§ WORK ORDER: Leave out the pictures and give back all the entries exactly as written.

§ DATA TO USE:
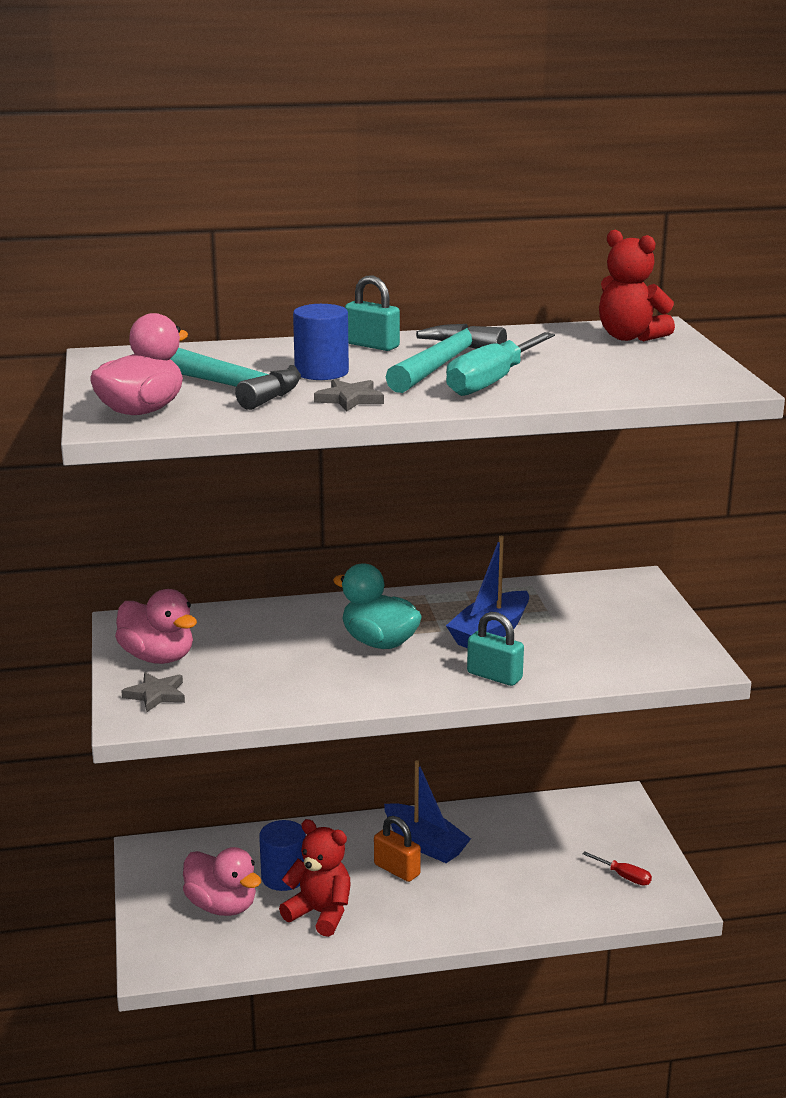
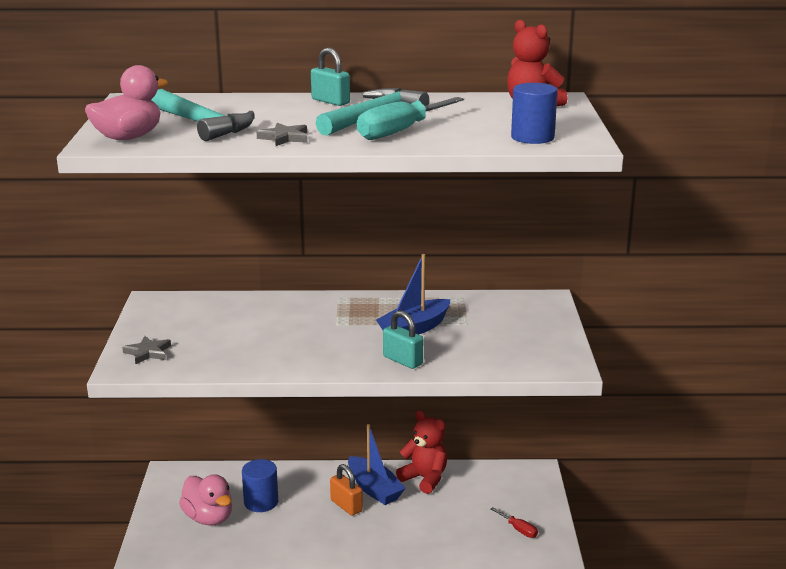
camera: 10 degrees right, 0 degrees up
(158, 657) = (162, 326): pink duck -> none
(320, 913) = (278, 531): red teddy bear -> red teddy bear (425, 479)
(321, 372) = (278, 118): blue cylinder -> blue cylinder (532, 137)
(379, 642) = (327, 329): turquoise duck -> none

§ REPLY TO THE TASK:
camera: 10 degrees right, 0 degrees up
(158, 657) = (162, 326): pink duck -> none
(320, 913) = (278, 531): red teddy bear -> red teddy bear (425, 479)
(321, 372) = (278, 118): blue cylinder -> blue cylinder (532, 137)
(379, 642) = (327, 329): turquoise duck -> none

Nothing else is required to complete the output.